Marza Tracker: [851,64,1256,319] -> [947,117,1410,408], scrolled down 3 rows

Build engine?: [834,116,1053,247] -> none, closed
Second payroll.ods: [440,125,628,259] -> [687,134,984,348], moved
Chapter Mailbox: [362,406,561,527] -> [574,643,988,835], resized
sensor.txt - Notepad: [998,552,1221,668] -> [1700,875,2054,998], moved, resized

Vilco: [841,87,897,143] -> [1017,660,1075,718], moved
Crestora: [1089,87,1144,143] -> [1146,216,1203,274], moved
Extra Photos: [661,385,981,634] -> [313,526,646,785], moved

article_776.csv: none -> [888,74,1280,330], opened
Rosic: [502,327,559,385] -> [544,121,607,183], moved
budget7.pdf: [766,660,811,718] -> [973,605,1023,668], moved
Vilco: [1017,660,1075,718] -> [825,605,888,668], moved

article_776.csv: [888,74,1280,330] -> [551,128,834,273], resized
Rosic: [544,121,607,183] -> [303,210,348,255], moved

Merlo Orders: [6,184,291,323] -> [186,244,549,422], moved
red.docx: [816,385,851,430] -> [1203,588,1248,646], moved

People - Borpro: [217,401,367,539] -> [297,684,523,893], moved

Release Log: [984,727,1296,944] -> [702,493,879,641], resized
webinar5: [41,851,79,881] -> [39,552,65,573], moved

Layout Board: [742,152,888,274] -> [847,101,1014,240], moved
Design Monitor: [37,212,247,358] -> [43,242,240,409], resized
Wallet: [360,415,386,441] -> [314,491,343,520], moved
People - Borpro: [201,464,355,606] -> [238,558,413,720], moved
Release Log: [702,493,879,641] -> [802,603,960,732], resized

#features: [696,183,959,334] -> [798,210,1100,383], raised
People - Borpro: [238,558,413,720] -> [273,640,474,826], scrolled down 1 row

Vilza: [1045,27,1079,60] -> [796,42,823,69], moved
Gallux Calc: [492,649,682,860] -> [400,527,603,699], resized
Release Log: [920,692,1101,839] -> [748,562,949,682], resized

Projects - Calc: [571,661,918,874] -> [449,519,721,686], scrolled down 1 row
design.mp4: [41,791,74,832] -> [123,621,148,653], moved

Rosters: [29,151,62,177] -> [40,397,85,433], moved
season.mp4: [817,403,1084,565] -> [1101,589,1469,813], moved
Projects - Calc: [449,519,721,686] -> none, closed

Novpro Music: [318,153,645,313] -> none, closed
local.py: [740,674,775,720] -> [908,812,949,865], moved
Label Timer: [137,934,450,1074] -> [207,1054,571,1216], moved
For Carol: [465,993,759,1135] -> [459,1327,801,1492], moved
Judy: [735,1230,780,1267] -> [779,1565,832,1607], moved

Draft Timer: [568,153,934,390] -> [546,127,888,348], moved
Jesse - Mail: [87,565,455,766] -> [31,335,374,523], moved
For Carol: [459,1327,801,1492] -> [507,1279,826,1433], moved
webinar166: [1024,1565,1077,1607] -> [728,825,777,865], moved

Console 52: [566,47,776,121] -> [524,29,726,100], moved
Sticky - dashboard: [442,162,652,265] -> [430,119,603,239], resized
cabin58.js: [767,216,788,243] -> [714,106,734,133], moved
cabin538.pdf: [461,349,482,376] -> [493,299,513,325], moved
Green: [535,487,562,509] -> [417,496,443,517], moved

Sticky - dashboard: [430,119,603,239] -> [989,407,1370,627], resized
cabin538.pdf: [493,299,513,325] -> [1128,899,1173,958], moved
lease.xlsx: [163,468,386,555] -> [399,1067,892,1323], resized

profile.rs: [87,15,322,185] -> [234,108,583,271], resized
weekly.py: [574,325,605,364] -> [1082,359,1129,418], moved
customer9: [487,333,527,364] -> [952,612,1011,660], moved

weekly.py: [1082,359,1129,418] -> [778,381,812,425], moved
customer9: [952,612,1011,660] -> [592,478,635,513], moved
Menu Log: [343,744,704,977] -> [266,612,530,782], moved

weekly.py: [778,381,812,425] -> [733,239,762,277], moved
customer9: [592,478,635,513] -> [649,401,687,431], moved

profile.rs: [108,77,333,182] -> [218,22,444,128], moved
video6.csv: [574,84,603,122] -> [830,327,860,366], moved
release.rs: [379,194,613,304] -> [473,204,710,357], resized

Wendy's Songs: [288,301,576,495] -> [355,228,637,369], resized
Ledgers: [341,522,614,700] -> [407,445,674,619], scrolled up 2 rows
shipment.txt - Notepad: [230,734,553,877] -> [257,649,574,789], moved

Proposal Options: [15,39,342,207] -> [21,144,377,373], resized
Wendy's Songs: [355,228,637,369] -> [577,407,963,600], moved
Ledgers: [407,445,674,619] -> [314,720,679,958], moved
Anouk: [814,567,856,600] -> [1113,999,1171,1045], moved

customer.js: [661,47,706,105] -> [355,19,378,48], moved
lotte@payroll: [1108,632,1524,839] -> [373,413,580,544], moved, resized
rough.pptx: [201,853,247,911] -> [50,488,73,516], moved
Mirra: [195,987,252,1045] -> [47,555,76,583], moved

───

→ **Prompt**
Each record is to be transcribed exactly and in full.

→ **Expected answer**
Marza Tracker: [851,64,1256,319] -> [947,117,1410,408], scrolled down 3 rows

Build engine?: [834,116,1053,247] -> none, closed
Second payroll.ods: [440,125,628,259] -> [687,134,984,348], moved
Chapter Mailbox: [362,406,561,527] -> [574,643,988,835], resized
sensor.txt - Notepad: [998,552,1221,668] -> [1700,875,2054,998], moved, resized

Vilco: [841,87,897,143] -> [1017,660,1075,718], moved
Crestora: [1089,87,1144,143] -> [1146,216,1203,274], moved
Extra Photos: [661,385,981,634] -> [313,526,646,785], moved

article_776.csv: none -> [888,74,1280,330], opened
Rosic: [502,327,559,385] -> [544,121,607,183], moved
budget7.pdf: [766,660,811,718] -> [973,605,1023,668], moved
Vilco: [1017,660,1075,718] -> [825,605,888,668], moved

article_776.csv: [888,74,1280,330] -> [551,128,834,273], resized
Rosic: [544,121,607,183] -> [303,210,348,255], moved

Merlo Orders: [6,184,291,323] -> [186,244,549,422], moved
red.docx: [816,385,851,430] -> [1203,588,1248,646], moved

People - Borpro: [217,401,367,539] -> [297,684,523,893], moved

Release Log: [984,727,1296,944] -> [702,493,879,641], resized
webinar5: [41,851,79,881] -> [39,552,65,573], moved

Layout Board: [742,152,888,274] -> [847,101,1014,240], moved
Design Monitor: [37,212,247,358] -> [43,242,240,409], resized
Wallet: [360,415,386,441] -> [314,491,343,520], moved
People - Borpro: [201,464,355,606] -> [238,558,413,720], moved
Release Log: [702,493,879,641] -> [802,603,960,732], resized

#features: [696,183,959,334] -> [798,210,1100,383], raised
People - Borpro: [238,558,413,720] -> [273,640,474,826], scrolled down 1 row

Vilza: [1045,27,1079,60] -> [796,42,823,69], moved
Gallux Calc: [492,649,682,860] -> [400,527,603,699], resized
Release Log: [920,692,1101,839] -> [748,562,949,682], resized

Projects - Calc: [571,661,918,874] -> [449,519,721,686], scrolled down 1 row
design.mp4: [41,791,74,832] -> [123,621,148,653], moved

Rosters: [29,151,62,177] -> [40,397,85,433], moved
season.mp4: [817,403,1084,565] -> [1101,589,1469,813], moved
Projects - Calc: [449,519,721,686] -> none, closed

Novpro Music: [318,153,645,313] -> none, closed
local.py: [740,674,775,720] -> [908,812,949,865], moved
Label Timer: [137,934,450,1074] -> [207,1054,571,1216], moved
For Carol: [465,993,759,1135] -> [459,1327,801,1492], moved
Judy: [735,1230,780,1267] -> [779,1565,832,1607], moved

Draft Timer: [568,153,934,390] -> [546,127,888,348], moved
Jesse - Mail: [87,565,455,766] -> [31,335,374,523], moved
For Carol: [459,1327,801,1492] -> [507,1279,826,1433], moved
webinar166: [1024,1565,1077,1607] -> [728,825,777,865], moved

Console 52: [566,47,776,121] -> [524,29,726,100], moved
Sticky - dashboard: [442,162,652,265] -> [430,119,603,239], resized
cabin58.js: [767,216,788,243] -> [714,106,734,133], moved
cabin538.pdf: [461,349,482,376] -> [493,299,513,325], moved
Green: [535,487,562,509] -> [417,496,443,517], moved

Sticky - dashboard: [430,119,603,239] -> [989,407,1370,627], resized
cabin538.pdf: [493,299,513,325] -> [1128,899,1173,958], moved
lease.xlsx: [163,468,386,555] -> [399,1067,892,1323], resized

profile.rs: [87,15,322,185] -> [234,108,583,271], resized
weekly.py: [574,325,605,364] -> [1082,359,1129,418], moved
customer9: [487,333,527,364] -> [952,612,1011,660], moved

weekly.py: [1082,359,1129,418] -> [778,381,812,425], moved
customer9: [952,612,1011,660] -> [592,478,635,513], moved
Menu Log: [343,744,704,977] -> [266,612,530,782], moved

weekly.py: [778,381,812,425] -> [733,239,762,277], moved
customer9: [592,478,635,513] -> [649,401,687,431], moved

profile.rs: [108,77,333,182] -> [218,22,444,128], moved
video6.csv: [574,84,603,122] -> [830,327,860,366], moved
release.rs: [379,194,613,304] -> [473,204,710,357], resized

Wendy's Songs: [288,301,576,495] -> [355,228,637,369], resized
Ledgers: [341,522,614,700] -> [407,445,674,619], scrolled up 2 rows
shipment.txt - Notepad: [230,734,553,877] -> [257,649,574,789], moved

Proposal Options: [15,39,342,207] -> [21,144,377,373], resized
Wendy's Songs: [355,228,637,369] -> [577,407,963,600], moved
Ledgers: [407,445,674,619] -> [314,720,679,958], moved
Anouk: [814,567,856,600] -> [1113,999,1171,1045], moved

customer.js: [661,47,706,105] -> [355,19,378,48], moved
lotte@payroll: [1108,632,1524,839] -> [373,413,580,544], moved, resized
rough.pptx: [201,853,247,911] -> [50,488,73,516], moved
Mirra: [195,987,252,1045] -> [47,555,76,583], moved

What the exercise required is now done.